Two-dimensional motion records:
---*---

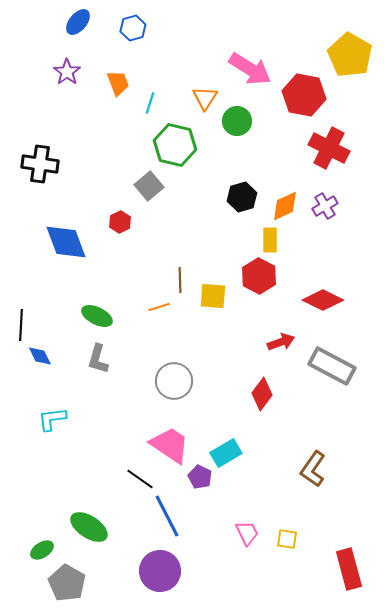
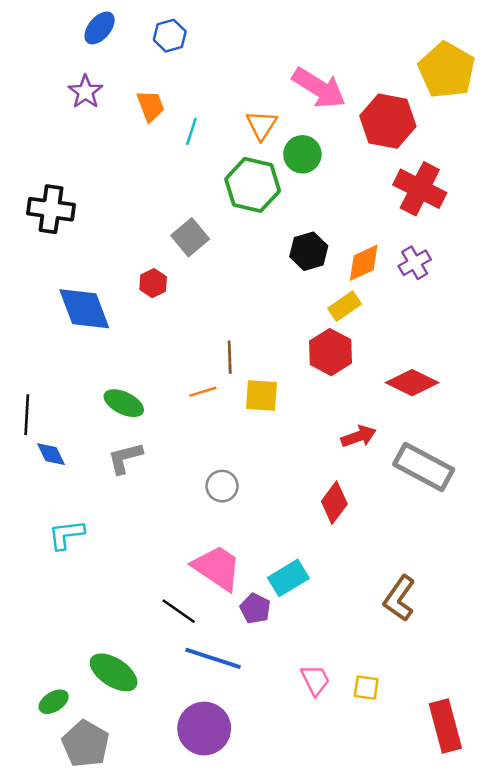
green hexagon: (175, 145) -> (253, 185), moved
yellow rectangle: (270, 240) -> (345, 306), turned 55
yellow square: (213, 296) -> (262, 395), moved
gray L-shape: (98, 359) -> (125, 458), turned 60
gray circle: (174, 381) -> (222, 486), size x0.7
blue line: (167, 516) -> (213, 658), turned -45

---*---

> **ASSIGNED TASK**
Please copy the records above word for word, omitting every picture.

> **ANSWER SPACE**
green hexagon: (175, 145) -> (253, 185), moved
yellow rectangle: (270, 240) -> (345, 306), turned 55
yellow square: (213, 296) -> (262, 395), moved
gray L-shape: (98, 359) -> (125, 458), turned 60
gray circle: (174, 381) -> (222, 486), size x0.7
blue line: (167, 516) -> (213, 658), turned -45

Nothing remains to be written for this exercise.